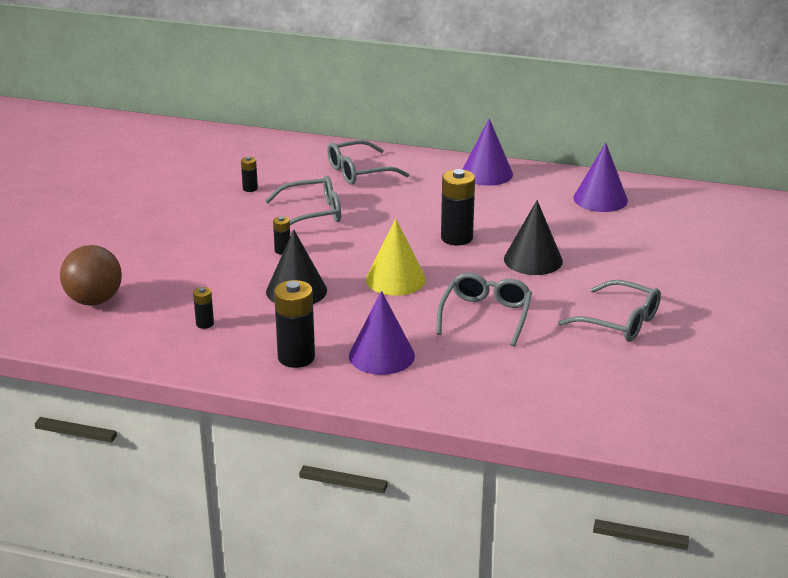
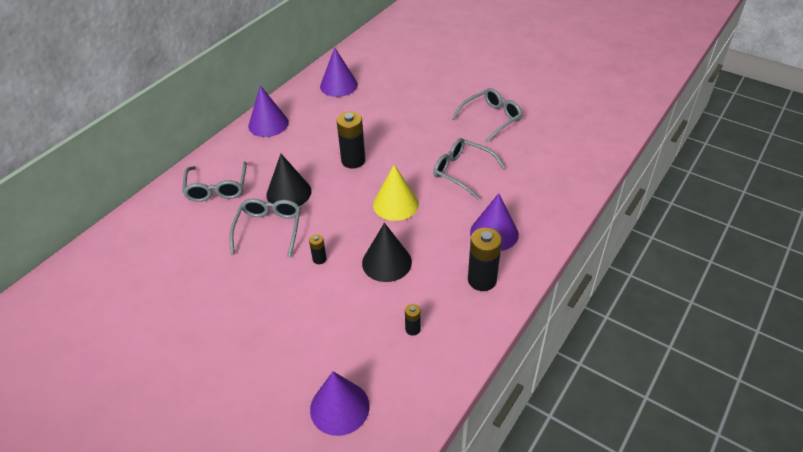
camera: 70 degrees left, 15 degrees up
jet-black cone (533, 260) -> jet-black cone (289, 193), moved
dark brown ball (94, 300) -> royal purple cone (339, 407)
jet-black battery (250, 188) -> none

WHAT YOU NEED TO DO
Every line of the data is to be transcribed exactly, and no picture is to be included.

ANSWER TO THIS TASK
camera: 70 degrees left, 15 degrees up
jet-black cone (533, 260) -> jet-black cone (289, 193), moved
dark brown ball (94, 300) -> royal purple cone (339, 407)
jet-black battery (250, 188) -> none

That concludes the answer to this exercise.